Contour annotation records:
:::::
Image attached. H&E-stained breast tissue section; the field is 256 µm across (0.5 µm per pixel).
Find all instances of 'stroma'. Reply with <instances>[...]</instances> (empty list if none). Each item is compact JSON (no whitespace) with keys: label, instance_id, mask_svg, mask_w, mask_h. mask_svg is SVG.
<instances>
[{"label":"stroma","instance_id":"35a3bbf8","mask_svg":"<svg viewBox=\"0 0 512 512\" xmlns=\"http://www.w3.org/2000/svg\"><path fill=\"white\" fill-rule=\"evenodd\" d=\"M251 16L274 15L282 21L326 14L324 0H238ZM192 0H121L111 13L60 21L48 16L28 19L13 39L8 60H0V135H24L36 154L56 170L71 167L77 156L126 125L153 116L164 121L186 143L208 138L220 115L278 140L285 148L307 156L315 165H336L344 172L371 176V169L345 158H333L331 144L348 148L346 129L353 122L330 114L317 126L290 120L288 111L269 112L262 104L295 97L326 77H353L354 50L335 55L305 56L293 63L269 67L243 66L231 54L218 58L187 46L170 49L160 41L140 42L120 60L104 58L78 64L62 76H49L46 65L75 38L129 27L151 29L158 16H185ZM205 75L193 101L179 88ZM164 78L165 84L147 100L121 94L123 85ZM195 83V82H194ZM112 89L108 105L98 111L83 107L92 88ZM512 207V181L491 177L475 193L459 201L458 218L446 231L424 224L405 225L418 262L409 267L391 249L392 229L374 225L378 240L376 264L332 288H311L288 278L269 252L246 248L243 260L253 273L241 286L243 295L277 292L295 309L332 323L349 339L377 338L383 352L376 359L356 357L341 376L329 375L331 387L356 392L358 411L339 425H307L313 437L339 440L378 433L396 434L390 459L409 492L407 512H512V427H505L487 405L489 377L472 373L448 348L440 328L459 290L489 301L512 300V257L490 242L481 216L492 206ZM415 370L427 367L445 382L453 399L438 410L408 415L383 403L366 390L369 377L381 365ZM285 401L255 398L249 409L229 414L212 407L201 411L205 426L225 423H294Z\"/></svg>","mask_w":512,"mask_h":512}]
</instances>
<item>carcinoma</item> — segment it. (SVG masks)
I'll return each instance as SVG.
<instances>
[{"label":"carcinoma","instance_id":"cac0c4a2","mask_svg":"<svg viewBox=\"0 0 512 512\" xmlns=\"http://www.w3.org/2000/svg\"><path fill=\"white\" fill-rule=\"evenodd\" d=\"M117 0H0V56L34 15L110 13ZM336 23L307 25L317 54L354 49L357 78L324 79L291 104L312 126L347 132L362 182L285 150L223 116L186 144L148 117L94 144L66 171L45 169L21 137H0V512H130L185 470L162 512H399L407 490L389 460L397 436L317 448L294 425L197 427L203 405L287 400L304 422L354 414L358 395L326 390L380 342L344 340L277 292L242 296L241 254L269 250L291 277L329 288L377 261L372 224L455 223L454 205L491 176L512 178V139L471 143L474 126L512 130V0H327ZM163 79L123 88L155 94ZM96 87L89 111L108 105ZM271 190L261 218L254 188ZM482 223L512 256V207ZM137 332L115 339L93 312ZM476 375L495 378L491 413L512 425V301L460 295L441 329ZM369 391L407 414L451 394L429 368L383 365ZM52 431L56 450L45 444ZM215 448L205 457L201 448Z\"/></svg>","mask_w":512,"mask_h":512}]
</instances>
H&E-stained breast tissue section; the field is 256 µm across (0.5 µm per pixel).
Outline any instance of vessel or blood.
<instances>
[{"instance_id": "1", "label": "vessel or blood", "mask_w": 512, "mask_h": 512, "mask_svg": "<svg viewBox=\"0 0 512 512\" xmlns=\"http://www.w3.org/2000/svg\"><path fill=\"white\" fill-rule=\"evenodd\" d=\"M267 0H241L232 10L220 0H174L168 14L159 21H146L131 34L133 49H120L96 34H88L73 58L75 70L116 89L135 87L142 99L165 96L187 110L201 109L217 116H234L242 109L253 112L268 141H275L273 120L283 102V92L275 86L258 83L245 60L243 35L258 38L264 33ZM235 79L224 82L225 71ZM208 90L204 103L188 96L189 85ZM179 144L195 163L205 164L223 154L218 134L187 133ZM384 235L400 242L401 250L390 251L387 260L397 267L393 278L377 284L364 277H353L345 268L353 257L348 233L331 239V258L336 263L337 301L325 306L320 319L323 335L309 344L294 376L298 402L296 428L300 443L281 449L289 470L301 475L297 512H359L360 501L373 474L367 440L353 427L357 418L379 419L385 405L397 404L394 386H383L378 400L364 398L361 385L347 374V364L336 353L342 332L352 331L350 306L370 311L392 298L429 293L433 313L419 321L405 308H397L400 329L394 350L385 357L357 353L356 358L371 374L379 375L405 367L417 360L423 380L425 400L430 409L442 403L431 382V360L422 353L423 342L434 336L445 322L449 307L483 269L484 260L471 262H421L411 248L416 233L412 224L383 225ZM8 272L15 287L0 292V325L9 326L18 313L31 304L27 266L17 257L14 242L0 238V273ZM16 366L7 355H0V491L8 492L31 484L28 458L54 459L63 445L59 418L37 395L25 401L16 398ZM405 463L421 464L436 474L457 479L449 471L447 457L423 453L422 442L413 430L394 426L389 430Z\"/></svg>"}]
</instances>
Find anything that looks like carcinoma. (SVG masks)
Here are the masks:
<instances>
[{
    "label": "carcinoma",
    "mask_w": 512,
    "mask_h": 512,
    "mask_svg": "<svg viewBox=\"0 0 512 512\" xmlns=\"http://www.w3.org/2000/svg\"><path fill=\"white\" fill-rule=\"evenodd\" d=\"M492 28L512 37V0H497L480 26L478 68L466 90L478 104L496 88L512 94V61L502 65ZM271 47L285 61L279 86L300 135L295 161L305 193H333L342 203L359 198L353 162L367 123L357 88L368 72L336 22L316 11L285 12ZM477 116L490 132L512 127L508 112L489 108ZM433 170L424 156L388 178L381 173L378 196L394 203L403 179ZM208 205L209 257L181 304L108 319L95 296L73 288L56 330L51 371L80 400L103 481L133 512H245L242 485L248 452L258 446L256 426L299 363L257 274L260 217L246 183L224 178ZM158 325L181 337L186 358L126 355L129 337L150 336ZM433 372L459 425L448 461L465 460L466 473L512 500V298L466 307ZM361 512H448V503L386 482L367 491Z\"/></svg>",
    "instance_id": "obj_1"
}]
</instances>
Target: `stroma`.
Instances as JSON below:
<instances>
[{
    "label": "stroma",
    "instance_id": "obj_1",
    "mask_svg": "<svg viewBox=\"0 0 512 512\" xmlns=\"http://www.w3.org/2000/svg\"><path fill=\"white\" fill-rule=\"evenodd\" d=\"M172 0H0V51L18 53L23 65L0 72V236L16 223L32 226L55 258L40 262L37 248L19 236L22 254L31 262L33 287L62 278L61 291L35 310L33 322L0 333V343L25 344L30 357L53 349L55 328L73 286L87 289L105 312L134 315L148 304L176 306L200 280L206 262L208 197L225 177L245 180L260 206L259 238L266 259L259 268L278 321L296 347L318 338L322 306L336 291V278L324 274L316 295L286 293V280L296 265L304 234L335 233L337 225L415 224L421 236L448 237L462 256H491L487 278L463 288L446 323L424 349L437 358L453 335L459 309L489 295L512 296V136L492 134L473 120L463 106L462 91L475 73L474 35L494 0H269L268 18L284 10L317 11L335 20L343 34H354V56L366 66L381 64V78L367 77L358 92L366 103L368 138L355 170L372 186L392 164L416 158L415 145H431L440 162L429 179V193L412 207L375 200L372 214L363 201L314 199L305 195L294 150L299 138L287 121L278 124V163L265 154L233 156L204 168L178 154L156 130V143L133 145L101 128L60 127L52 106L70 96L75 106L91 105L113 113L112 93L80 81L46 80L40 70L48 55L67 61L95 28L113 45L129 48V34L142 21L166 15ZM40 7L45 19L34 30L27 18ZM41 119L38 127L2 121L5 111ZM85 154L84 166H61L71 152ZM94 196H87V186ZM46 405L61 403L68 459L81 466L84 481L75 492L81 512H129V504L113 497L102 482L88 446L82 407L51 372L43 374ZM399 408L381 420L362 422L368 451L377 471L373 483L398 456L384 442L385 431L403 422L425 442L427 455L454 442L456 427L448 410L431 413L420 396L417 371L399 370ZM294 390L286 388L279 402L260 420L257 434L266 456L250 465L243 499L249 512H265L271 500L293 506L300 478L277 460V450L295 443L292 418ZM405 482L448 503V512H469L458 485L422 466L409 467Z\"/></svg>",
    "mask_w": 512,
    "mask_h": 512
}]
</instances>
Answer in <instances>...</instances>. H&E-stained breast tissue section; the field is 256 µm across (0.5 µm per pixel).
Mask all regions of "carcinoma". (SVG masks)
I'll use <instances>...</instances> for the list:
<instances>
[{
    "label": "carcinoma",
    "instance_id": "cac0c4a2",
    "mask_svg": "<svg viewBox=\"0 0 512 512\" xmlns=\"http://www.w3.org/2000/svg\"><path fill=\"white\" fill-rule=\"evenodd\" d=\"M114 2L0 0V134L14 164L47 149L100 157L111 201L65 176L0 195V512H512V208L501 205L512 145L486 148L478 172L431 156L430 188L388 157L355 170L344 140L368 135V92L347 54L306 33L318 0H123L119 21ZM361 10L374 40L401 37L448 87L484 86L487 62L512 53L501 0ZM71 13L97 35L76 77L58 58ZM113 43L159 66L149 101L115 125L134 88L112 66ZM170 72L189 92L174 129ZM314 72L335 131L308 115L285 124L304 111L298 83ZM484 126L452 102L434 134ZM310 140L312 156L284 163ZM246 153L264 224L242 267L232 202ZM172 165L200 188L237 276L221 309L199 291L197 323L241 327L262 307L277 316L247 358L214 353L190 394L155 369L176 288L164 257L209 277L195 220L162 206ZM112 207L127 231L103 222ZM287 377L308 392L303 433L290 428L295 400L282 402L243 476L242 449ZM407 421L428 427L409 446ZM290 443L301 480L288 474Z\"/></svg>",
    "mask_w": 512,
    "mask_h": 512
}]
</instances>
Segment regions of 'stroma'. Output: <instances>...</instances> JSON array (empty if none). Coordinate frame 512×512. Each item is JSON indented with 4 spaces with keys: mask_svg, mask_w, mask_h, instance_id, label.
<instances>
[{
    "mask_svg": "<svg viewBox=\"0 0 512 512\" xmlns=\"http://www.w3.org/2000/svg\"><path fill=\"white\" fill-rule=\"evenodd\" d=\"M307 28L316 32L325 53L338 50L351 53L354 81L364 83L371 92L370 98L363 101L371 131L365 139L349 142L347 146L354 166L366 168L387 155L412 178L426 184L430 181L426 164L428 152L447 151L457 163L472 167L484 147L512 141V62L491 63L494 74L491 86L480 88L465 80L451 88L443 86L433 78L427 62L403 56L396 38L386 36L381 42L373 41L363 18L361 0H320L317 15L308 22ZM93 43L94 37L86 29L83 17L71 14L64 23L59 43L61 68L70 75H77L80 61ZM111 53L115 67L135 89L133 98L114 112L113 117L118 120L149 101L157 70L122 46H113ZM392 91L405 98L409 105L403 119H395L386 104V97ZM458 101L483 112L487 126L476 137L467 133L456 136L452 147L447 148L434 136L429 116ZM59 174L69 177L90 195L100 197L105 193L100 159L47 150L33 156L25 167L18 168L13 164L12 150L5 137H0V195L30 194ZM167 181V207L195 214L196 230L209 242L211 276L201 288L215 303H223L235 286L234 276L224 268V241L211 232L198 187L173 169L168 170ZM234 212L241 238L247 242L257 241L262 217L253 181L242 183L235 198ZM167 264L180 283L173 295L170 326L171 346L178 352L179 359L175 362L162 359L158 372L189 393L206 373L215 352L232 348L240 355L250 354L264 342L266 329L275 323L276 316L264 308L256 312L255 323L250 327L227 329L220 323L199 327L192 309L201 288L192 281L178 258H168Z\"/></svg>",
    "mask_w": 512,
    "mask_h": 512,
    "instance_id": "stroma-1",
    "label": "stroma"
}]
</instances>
:::::
DIRECTIONS FOR THIS TASK:
Write out exactly the lines starting with the one that holds "Segment regions of" and running through the last line above.

SOLUTION:
Segment regions of 'stroma'. Output: <instances>...</instances> JSON array (empty if none). Coordinate frame 512×512. Each item is JSON indented with 4 spaces with keys: mask_svg, mask_w, mask_h, instance_id, label.
<instances>
[{
    "mask_svg": "<svg viewBox=\"0 0 512 512\" xmlns=\"http://www.w3.org/2000/svg\"><path fill=\"white\" fill-rule=\"evenodd\" d=\"M307 28L316 32L325 53L338 50L351 53L354 81L364 83L371 92L370 98L363 101L371 131L365 139L349 142L347 146L354 166L366 168L387 155L412 178L426 184L430 181L426 164L428 152L447 151L457 163L472 167L484 147L512 141V62L491 63L494 74L491 86L480 88L465 80L451 88L443 86L433 78L427 62L403 56L396 38L386 36L381 42L373 41L363 18L361 0H320L317 15L308 22ZM93 43L94 37L86 29L83 17L71 14L64 23L59 43L61 68L70 75H77L80 61ZM111 53L115 67L135 89L133 98L114 112L113 117L118 120L149 101L157 70L122 46H113ZM392 91L405 98L409 105L403 119H395L386 104V97ZM458 101L483 112L487 126L476 137L467 133L456 136L452 147L447 148L434 136L429 116ZM59 174L69 177L90 195L100 197L105 193L100 159L47 150L33 156L25 167L18 168L13 164L12 150L5 137H0V195L30 194ZM167 181V207L195 214L196 230L209 242L211 276L201 288L215 303H223L235 286L234 276L224 268V241L211 232L198 187L173 169L168 170ZM234 212L241 238L247 242L257 241L262 217L253 181L242 183L235 198ZM167 264L180 283L173 295L170 326L171 346L178 352L179 359L175 362L162 359L158 372L189 393L206 373L215 352L232 348L240 355L250 354L264 342L266 329L275 323L276 316L264 308L256 312L255 323L250 327L227 329L220 323L199 327L192 309L201 288L192 281L178 258H168Z\"/></svg>",
    "mask_w": 512,
    "mask_h": 512,
    "instance_id": "stroma-1",
    "label": "stroma"
}]
</instances>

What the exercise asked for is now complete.